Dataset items
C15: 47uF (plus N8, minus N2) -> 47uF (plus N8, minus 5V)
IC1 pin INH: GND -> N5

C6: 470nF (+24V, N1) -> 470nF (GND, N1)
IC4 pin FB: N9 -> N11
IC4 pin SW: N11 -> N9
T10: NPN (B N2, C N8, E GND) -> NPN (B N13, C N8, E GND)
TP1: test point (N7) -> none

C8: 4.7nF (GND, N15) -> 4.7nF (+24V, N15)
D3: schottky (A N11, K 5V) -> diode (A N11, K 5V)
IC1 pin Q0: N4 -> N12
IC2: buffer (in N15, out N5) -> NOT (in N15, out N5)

...

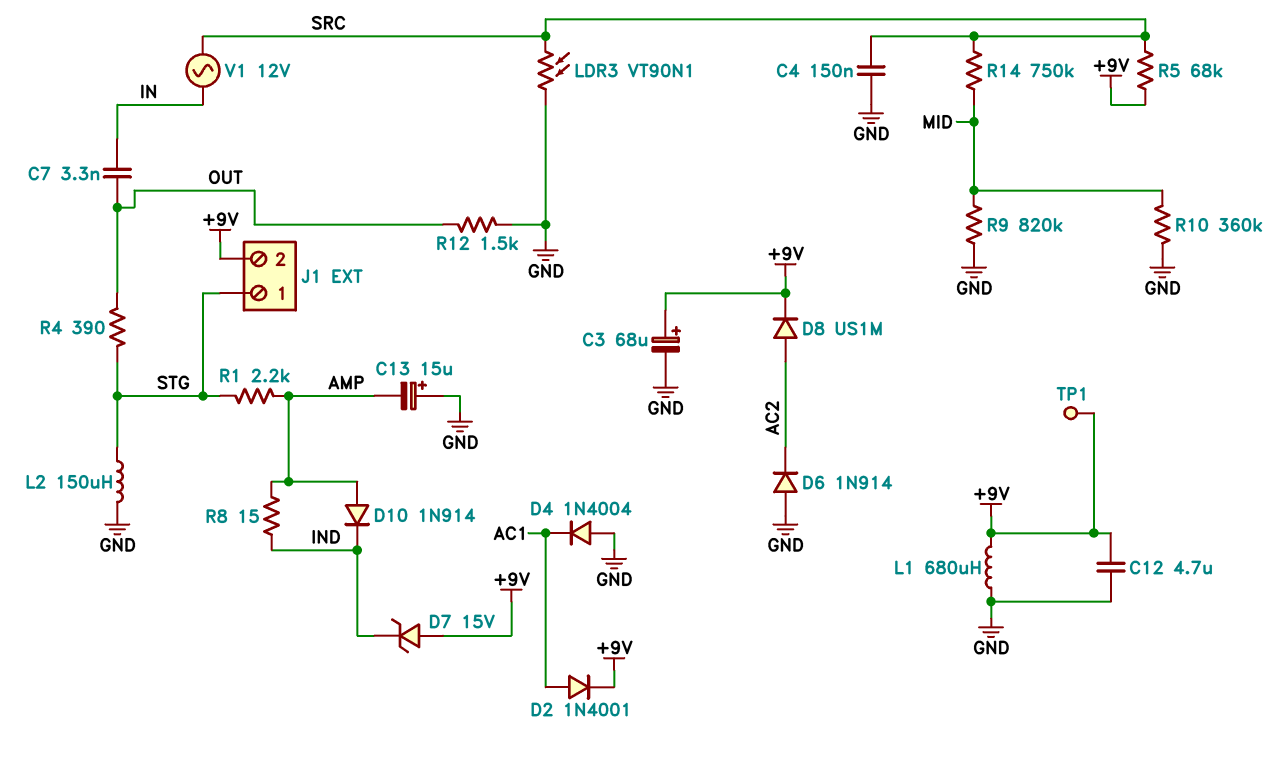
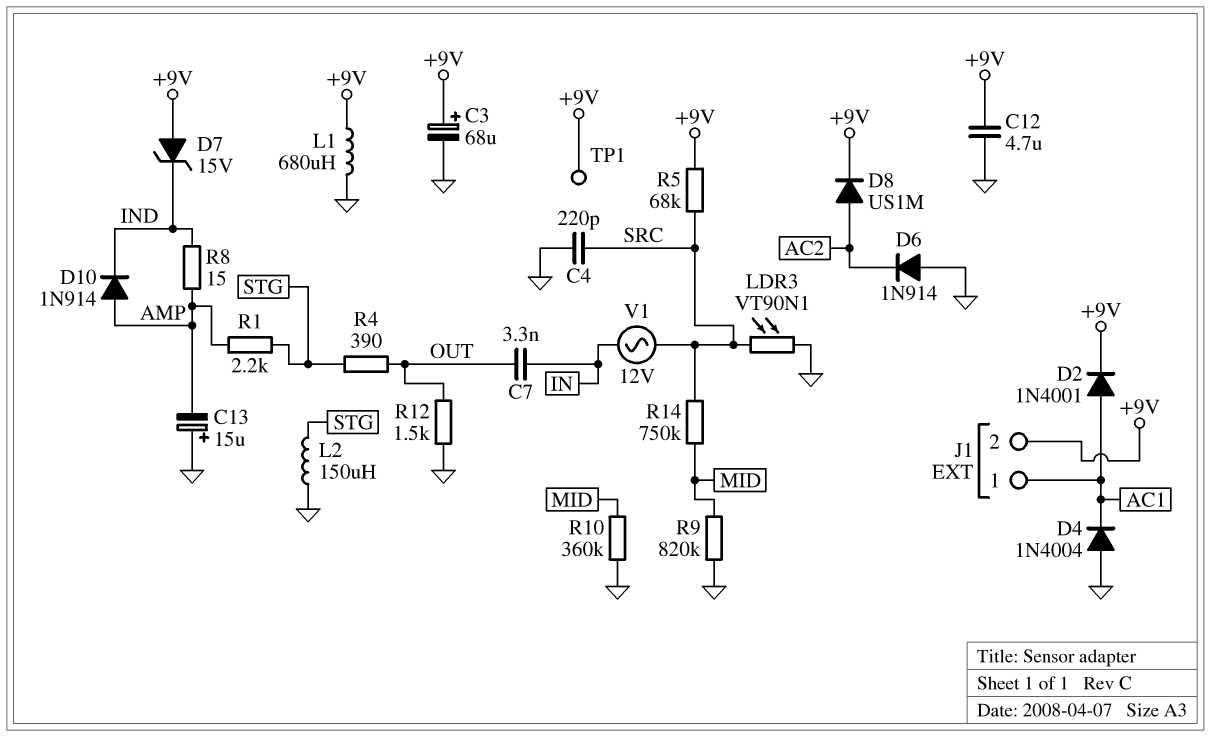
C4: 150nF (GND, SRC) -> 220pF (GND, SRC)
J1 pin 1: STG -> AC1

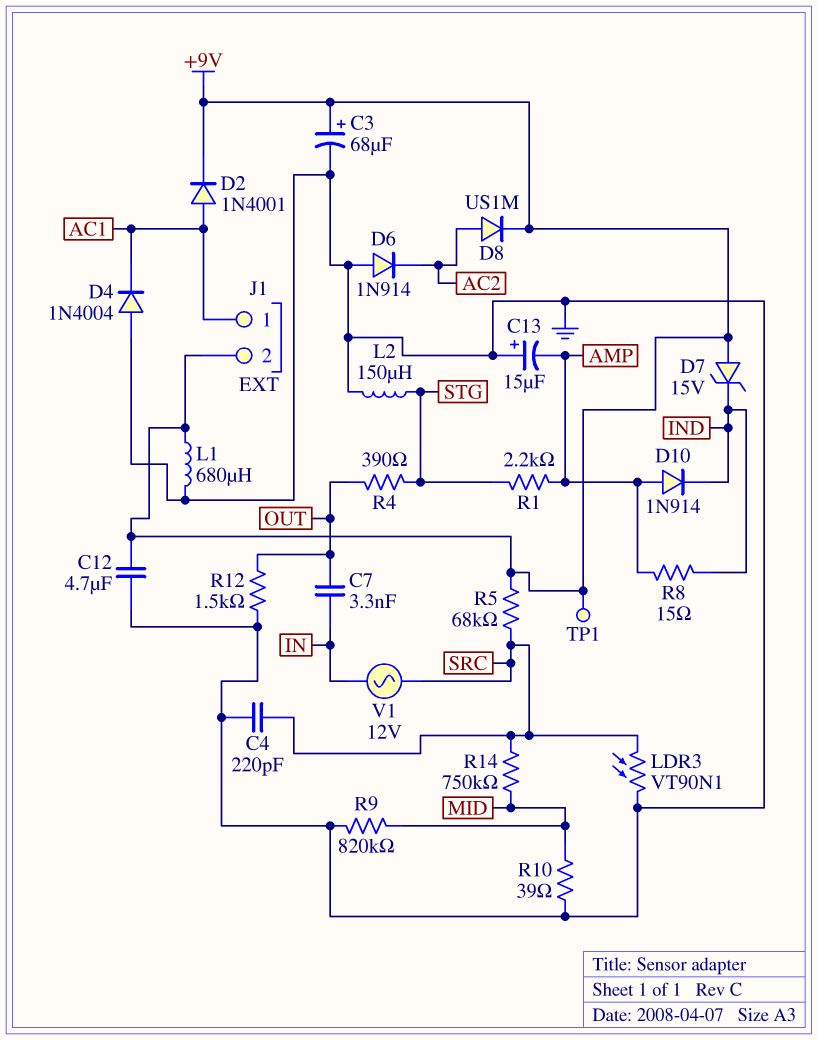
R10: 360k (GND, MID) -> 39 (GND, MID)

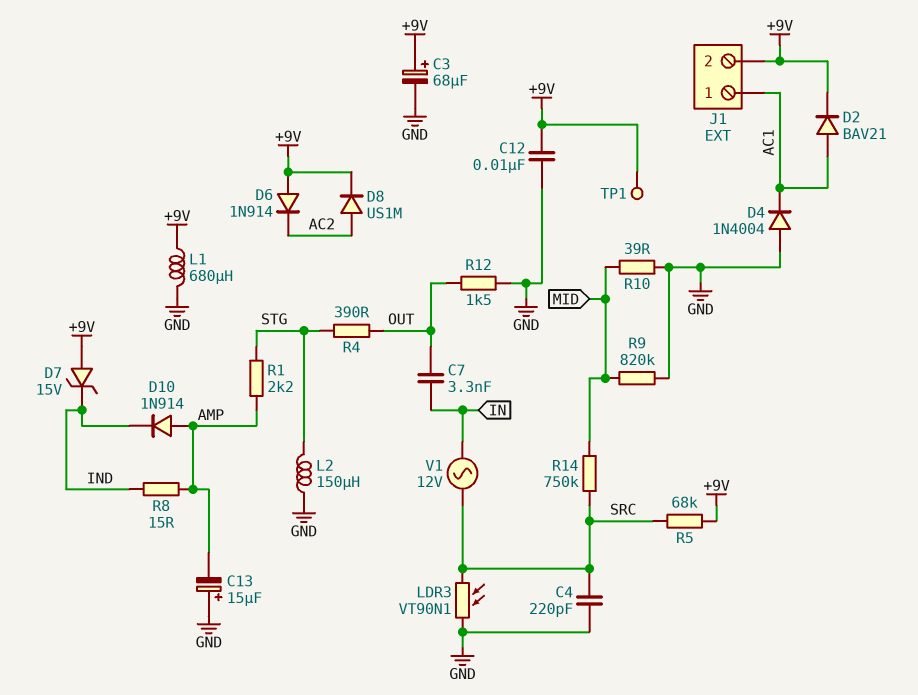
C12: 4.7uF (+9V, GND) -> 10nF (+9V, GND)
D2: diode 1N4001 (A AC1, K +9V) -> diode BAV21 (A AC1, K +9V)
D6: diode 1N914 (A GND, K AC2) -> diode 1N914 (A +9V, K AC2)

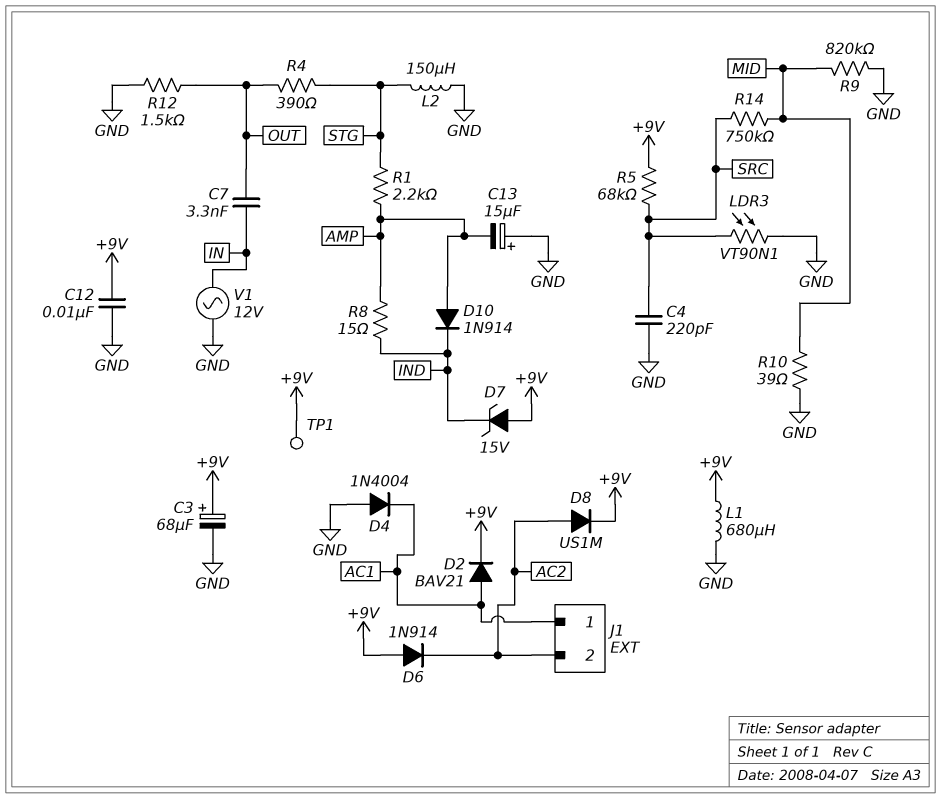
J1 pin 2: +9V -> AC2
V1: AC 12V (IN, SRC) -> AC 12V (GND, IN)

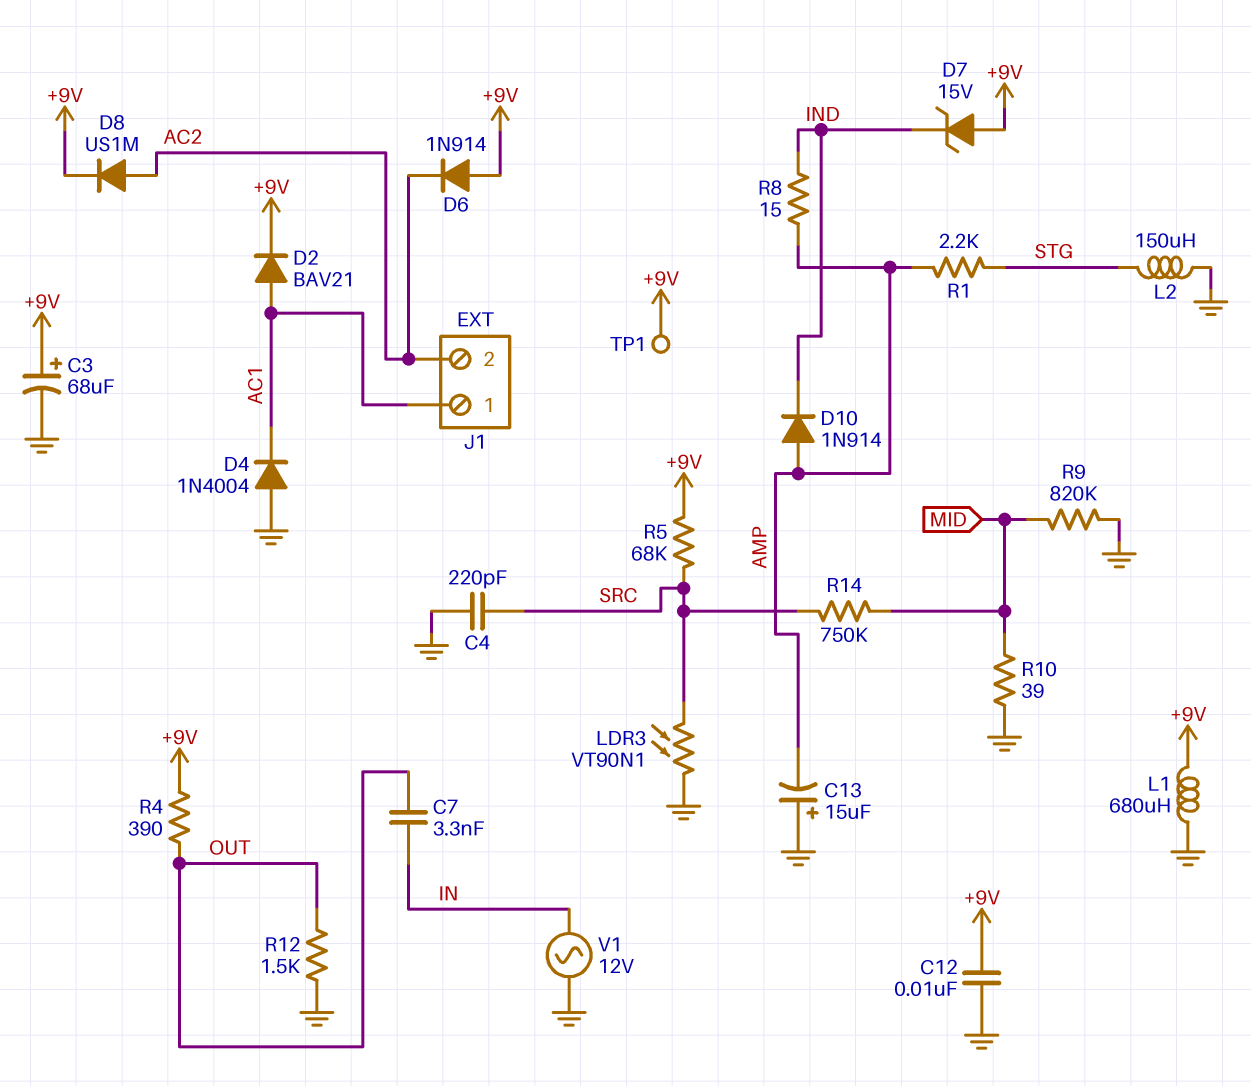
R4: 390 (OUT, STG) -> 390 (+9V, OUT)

▶ WHAT TO PRODUCE:
Take the entries above and copy exactly the lines starting at the one with "C12: 4.7uF (+9V, GND) -> 10nF (+9V, GND)" and ending at the one with "R4: 390 (OUT, STG) -> 390 (+9V, OUT)"; nothing outside that span, and no pictures.

▶ ANSWER SECTION:
C12: 4.7uF (+9V, GND) -> 10nF (+9V, GND)
D2: diode 1N4001 (A AC1, K +9V) -> diode BAV21 (A AC1, K +9V)
D6: diode 1N914 (A GND, K AC2) -> diode 1N914 (A +9V, K AC2)

J1 pin 2: +9V -> AC2
V1: AC 12V (IN, SRC) -> AC 12V (GND, IN)

R4: 390 (OUT, STG) -> 390 (+9V, OUT)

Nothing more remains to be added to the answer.